Data for the task: Begin

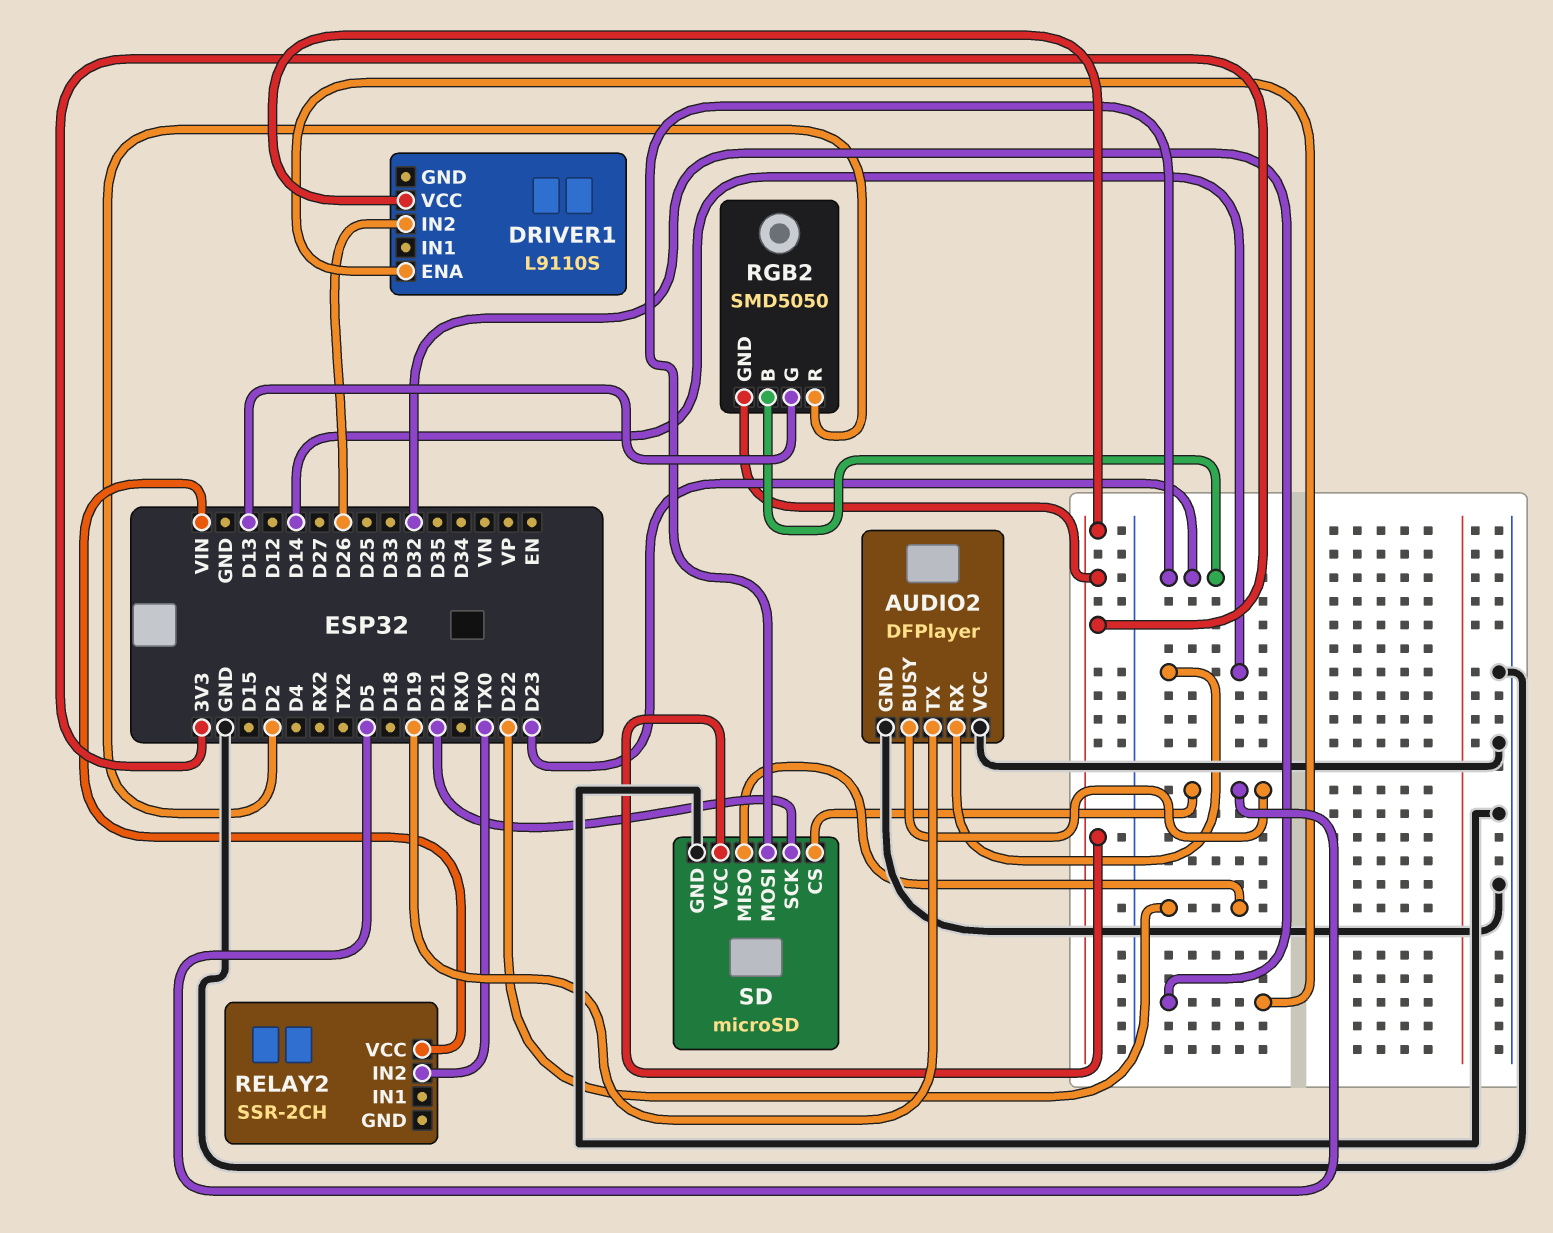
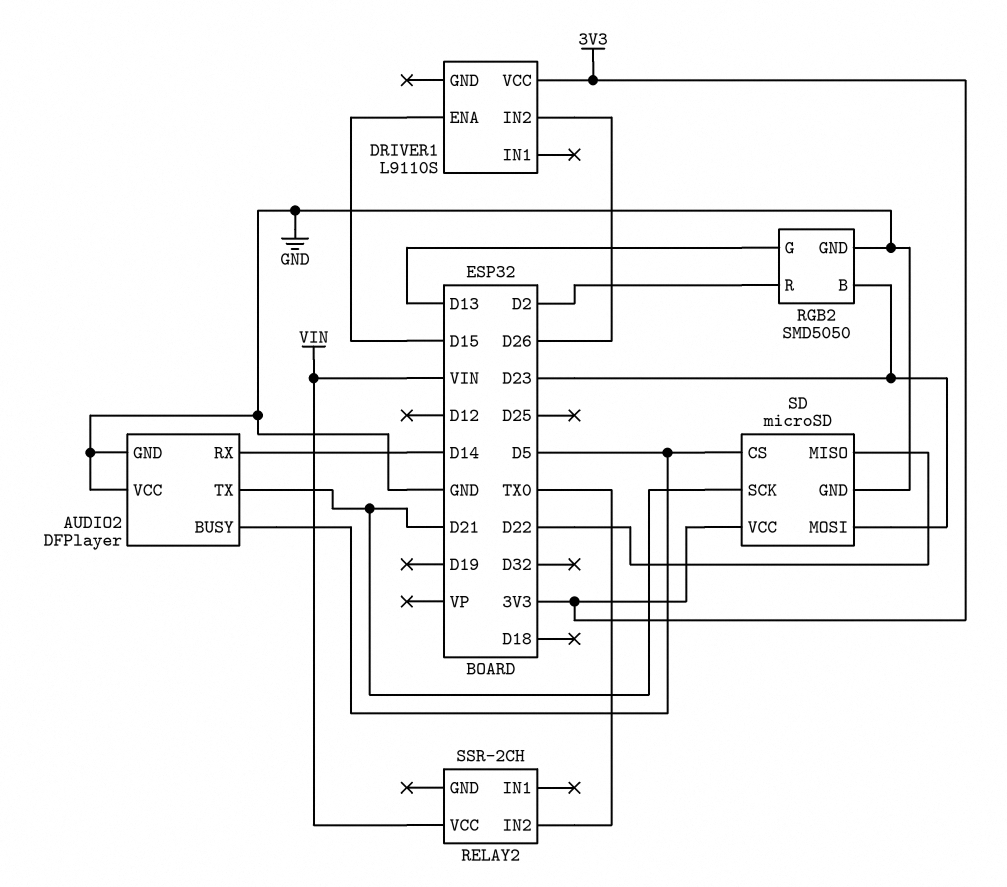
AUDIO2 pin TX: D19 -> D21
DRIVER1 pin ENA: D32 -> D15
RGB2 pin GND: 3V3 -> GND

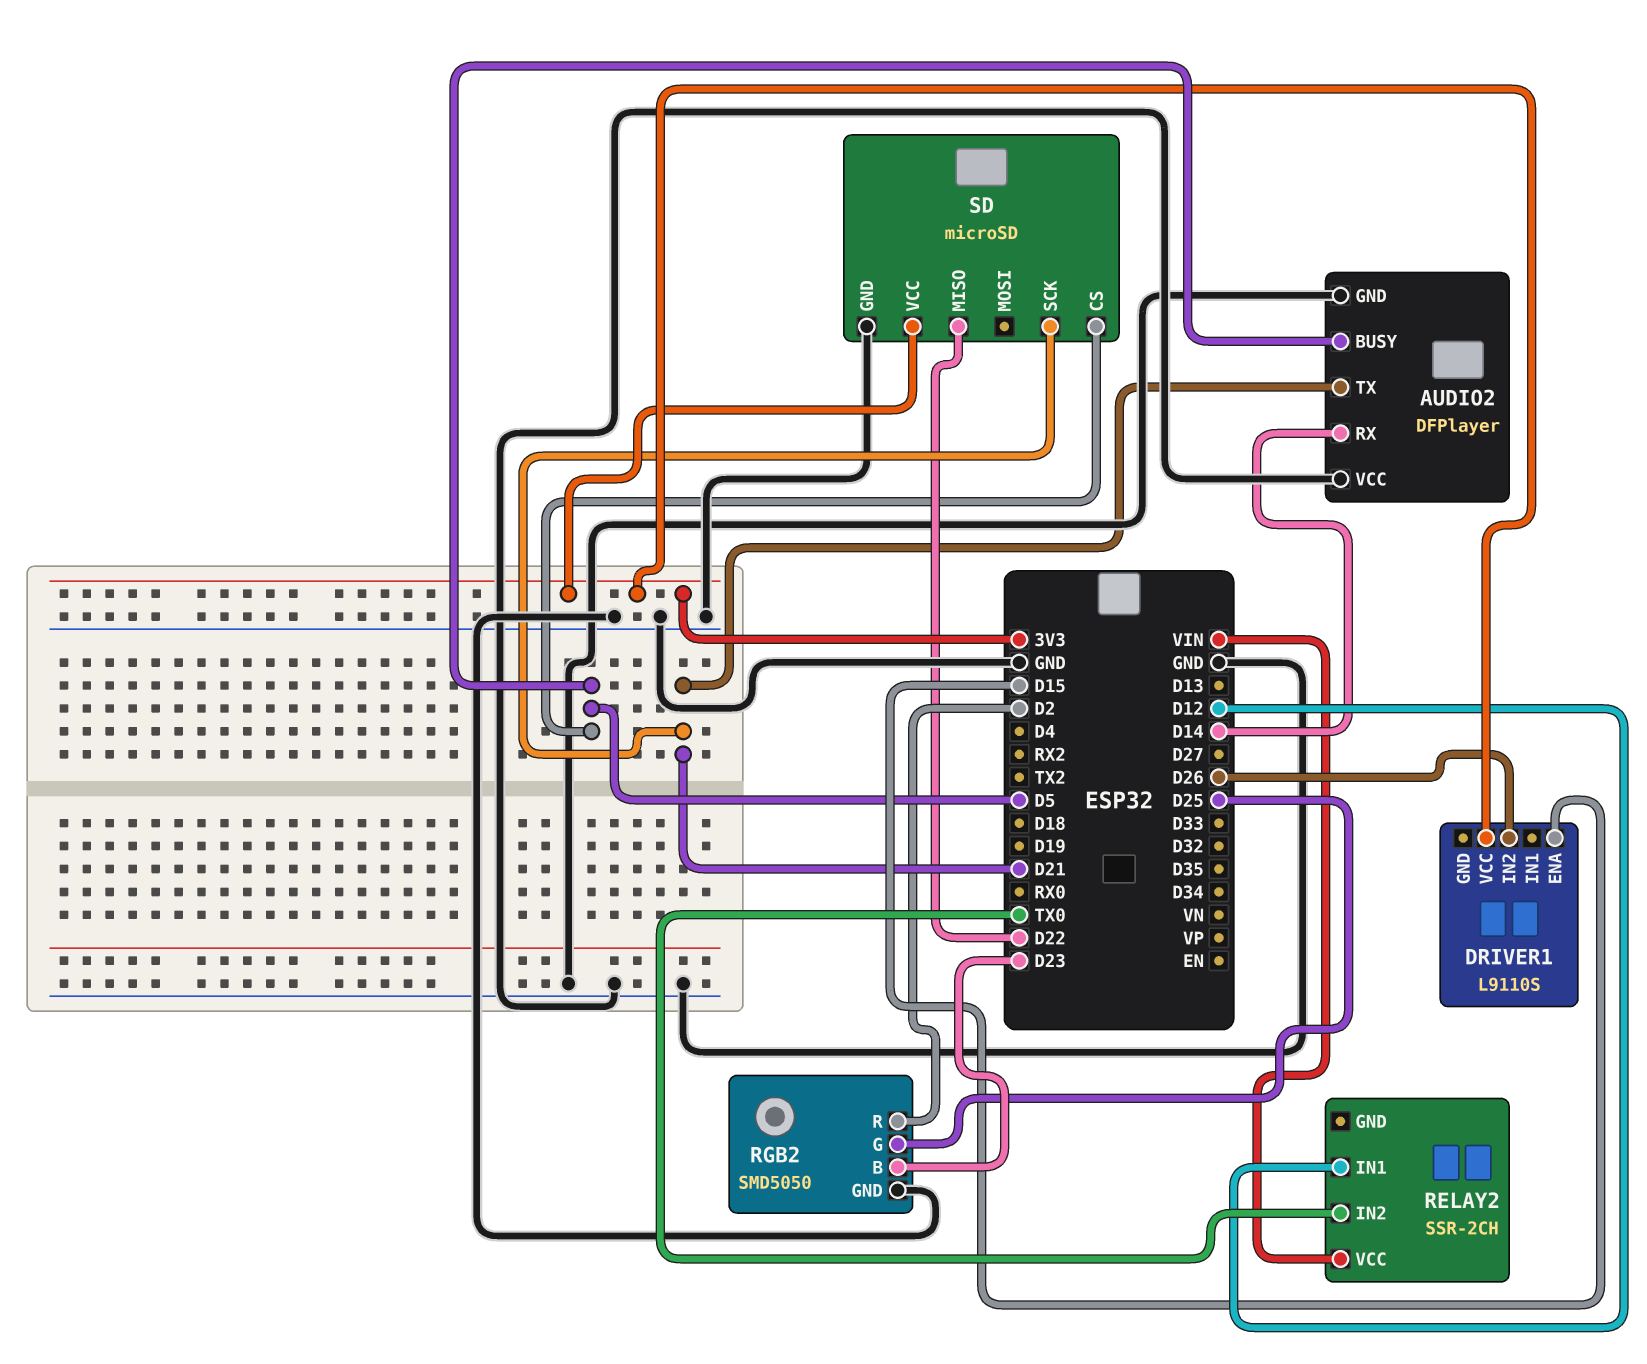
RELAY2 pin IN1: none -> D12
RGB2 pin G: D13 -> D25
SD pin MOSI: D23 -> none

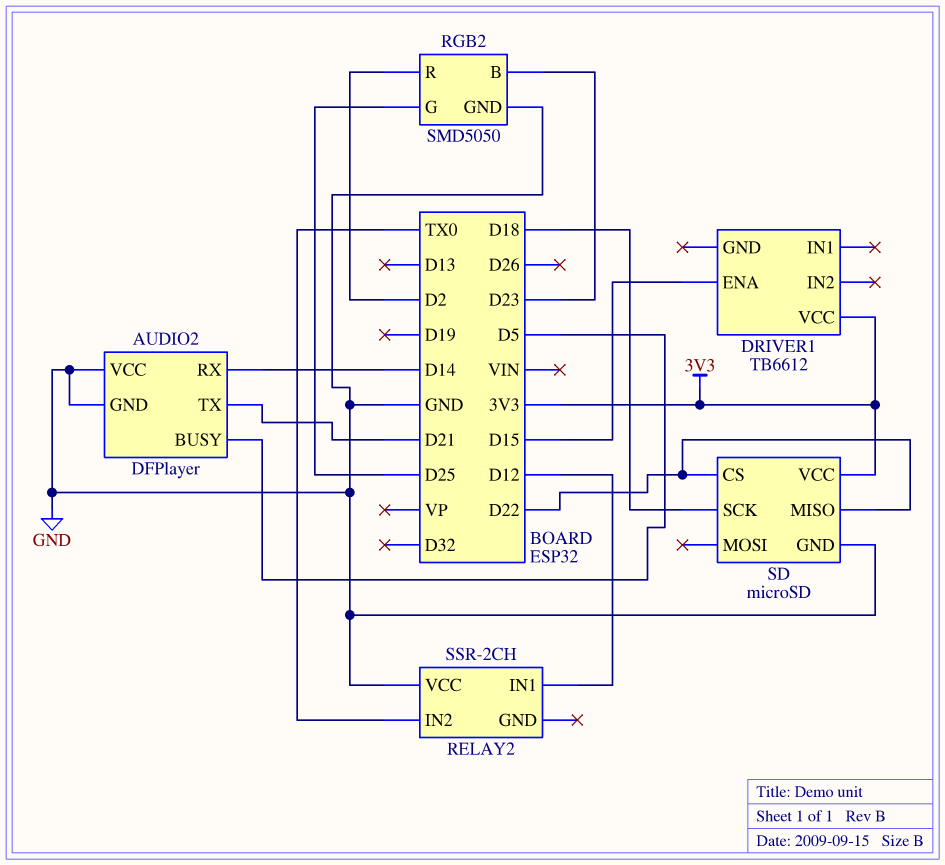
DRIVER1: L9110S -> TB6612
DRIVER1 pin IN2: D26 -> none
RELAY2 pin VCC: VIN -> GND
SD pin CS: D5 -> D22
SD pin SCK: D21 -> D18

Data for the task: End

Print each entry precisely as written; the pictures stay out.

— Answer to this task —
AUDIO2 pin TX: D19 -> D21
DRIVER1 pin ENA: D32 -> D15
RGB2 pin GND: 3V3 -> GND

RELAY2 pin IN1: none -> D12
RGB2 pin G: D13 -> D25
SD pin MOSI: D23 -> none

DRIVER1: L9110S -> TB6612
DRIVER1 pin IN2: D26 -> none
RELAY2 pin VCC: VIN -> GND
SD pin CS: D5 -> D22
SD pin SCK: D21 -> D18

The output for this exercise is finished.